What you will do:
A single number is the answer: the count of lines in the records that hold the word "track".

Data provided:

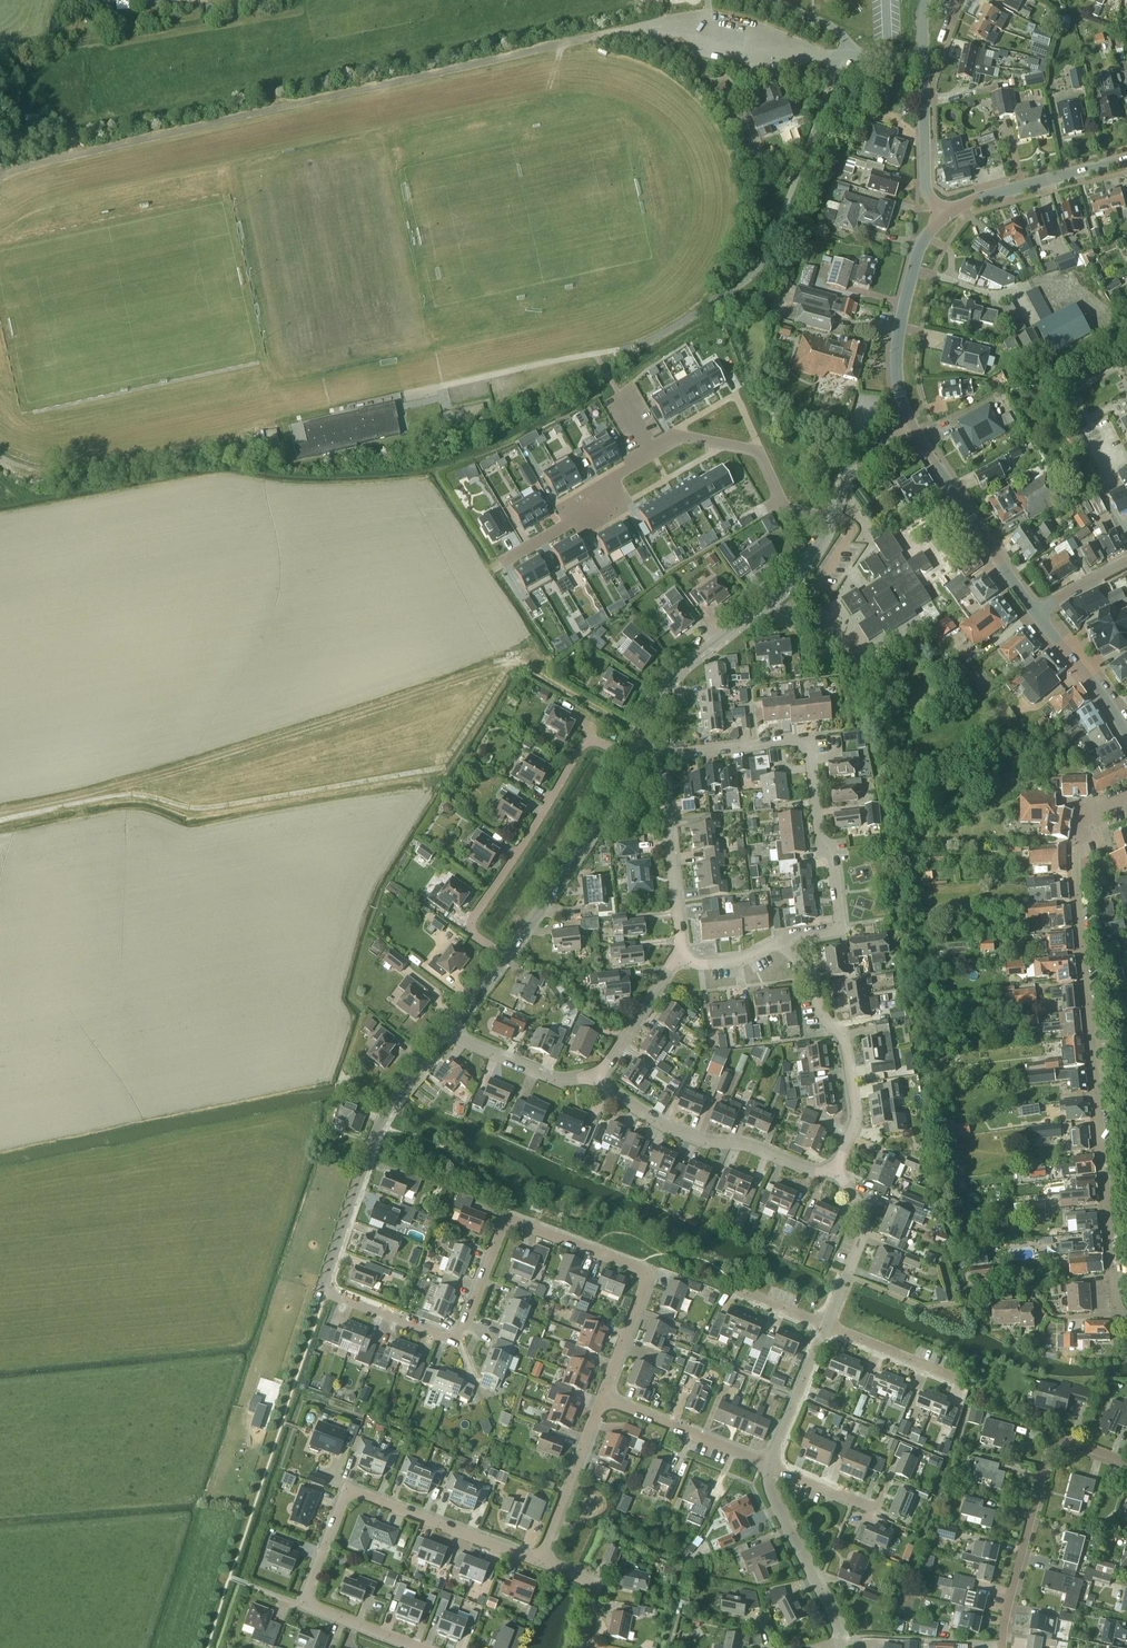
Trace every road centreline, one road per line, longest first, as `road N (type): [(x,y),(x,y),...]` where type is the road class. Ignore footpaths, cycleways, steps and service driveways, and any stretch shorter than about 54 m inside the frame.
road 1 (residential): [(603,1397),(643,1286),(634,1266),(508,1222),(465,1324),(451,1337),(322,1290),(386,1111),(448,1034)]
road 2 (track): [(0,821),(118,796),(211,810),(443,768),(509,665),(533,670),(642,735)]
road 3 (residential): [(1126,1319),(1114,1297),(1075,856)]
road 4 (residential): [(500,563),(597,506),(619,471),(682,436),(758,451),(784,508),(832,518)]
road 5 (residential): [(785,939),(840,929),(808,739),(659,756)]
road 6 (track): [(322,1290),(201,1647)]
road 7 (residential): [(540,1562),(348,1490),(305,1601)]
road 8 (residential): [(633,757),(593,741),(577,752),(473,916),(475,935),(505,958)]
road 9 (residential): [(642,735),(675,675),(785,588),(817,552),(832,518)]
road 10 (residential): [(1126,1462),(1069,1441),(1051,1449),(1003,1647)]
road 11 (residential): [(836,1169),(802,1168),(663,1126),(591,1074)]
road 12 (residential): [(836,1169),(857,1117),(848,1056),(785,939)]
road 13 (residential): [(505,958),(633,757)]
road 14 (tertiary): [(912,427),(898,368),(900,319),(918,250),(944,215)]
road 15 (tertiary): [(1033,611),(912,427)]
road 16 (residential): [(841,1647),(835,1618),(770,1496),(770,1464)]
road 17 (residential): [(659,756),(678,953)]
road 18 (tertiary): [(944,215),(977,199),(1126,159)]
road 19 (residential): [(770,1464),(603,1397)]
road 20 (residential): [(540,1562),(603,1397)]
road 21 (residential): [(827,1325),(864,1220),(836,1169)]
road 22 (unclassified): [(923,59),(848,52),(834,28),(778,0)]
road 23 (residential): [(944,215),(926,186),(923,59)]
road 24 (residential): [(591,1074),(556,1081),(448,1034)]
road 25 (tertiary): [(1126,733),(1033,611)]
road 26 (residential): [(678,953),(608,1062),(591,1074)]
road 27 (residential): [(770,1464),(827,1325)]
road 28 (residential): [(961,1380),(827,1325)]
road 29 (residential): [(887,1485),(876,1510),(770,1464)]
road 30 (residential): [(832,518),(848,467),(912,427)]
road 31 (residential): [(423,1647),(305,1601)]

Response for this exercise:
2